● Exercise brief
Transcribe exactly the lines that fall between the one holding "green pot: 2 -> 4" and the one holding "red pot: 5 -> 4", inclusive, from the entries below.
BEGIN Provided records
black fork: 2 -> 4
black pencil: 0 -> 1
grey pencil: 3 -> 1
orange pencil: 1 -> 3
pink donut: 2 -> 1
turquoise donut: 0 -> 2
END Provided records
BEGIN Provided records
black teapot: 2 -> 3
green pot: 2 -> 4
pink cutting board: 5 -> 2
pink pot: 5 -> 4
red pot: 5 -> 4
END Provided records
● Answer below
green pot: 2 -> 4
pink cutting board: 5 -> 2
pink pot: 5 -> 4
red pot: 5 -> 4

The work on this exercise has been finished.